Task: Reproduce every line of the material below, but drop the pictures.

Data section:
= = = = =

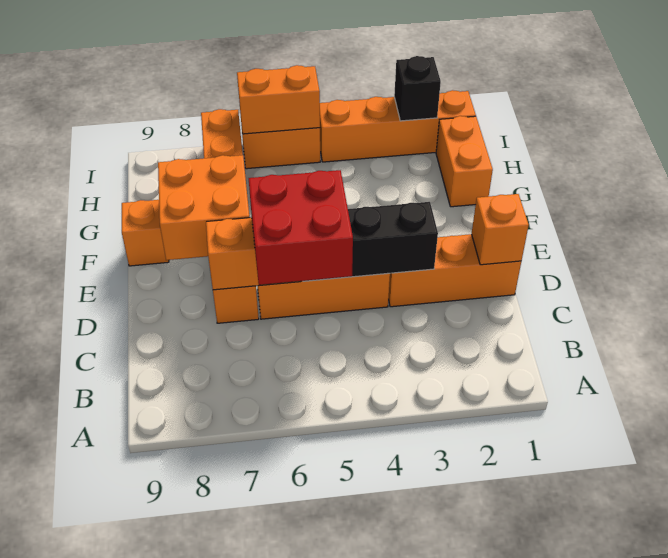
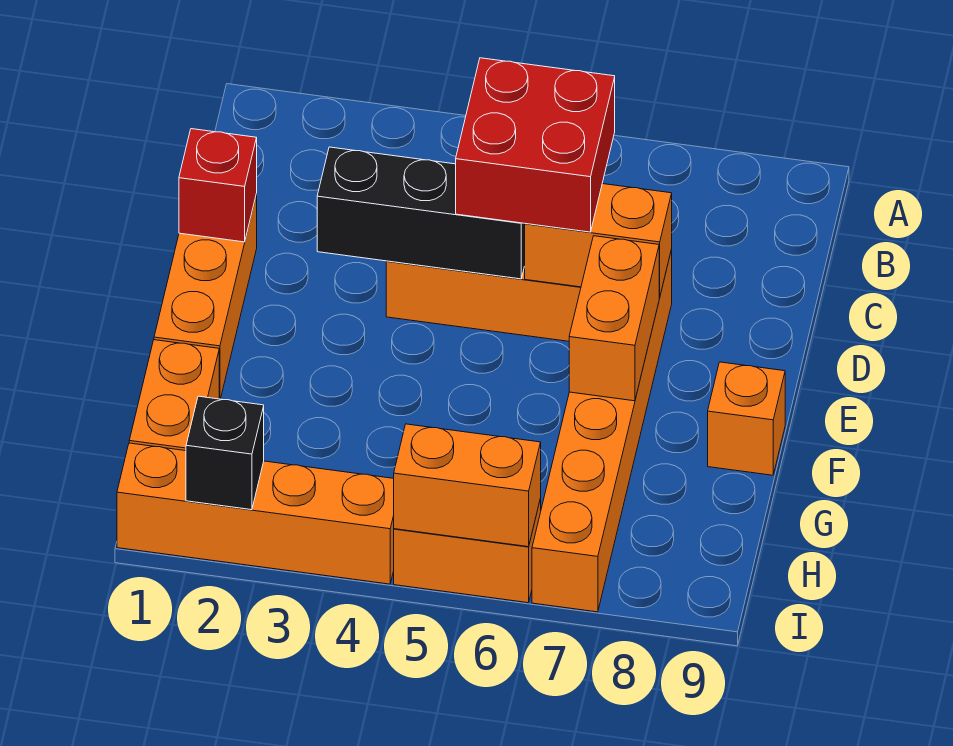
orange brick D1:D3 level 1 -> orange brick D1:F1 level 1
orange brick D1 level 2 -> red brick D1 level 2
orange brick E7:F8 level 2 -> orange brick E7:F7 level 2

= = = = =

Task solution:
orange brick D1:D3 level 1 -> orange brick D1:F1 level 1
orange brick D1 level 2 -> red brick D1 level 2
orange brick E7:F8 level 2 -> orange brick E7:F7 level 2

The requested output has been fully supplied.